* COLLECTED DATA

*-*-*

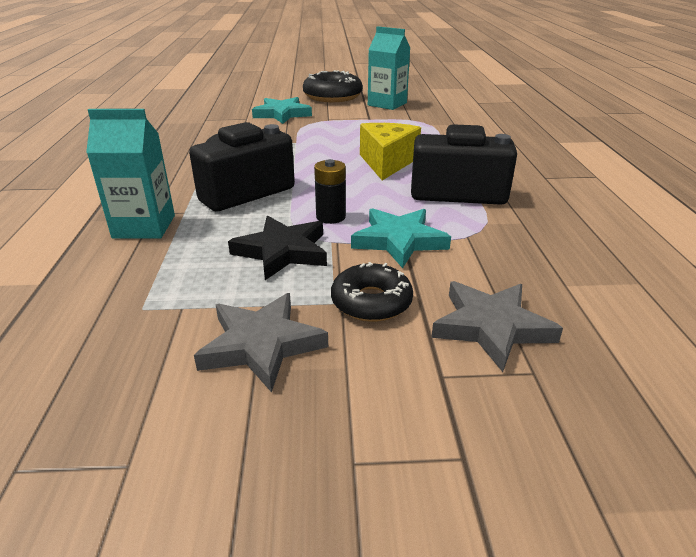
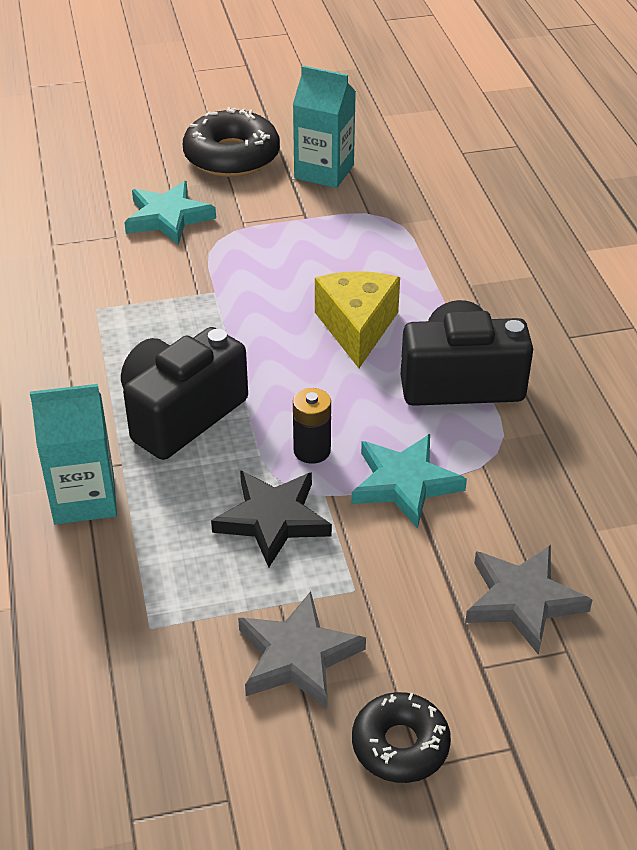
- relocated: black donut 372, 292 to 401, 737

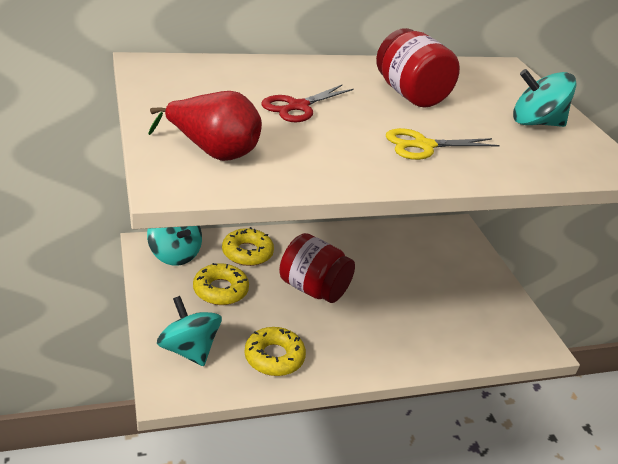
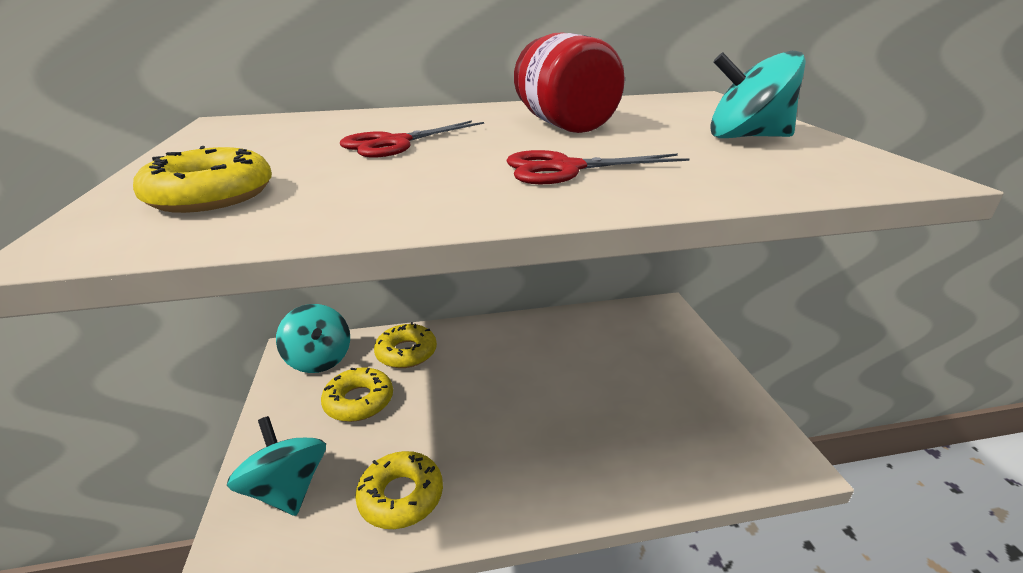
- missing: red jar 317, 268
- exchanged: red pear 205, 126 to yellow donut 202, 179
- colour: yellow scissors 443, 144 to red scissors 598, 167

*-*-*

* DIRECTIONS
Repeat exactly, and only, the lines from the line with "- missing: red jar 317, 268" through the end of the listing above, both ends included.

* ANSWER FOR THE TASK
- missing: red jar 317, 268
- exchanged: red pear 205, 126 to yellow donut 202, 179
- colour: yellow scissors 443, 144 to red scissors 598, 167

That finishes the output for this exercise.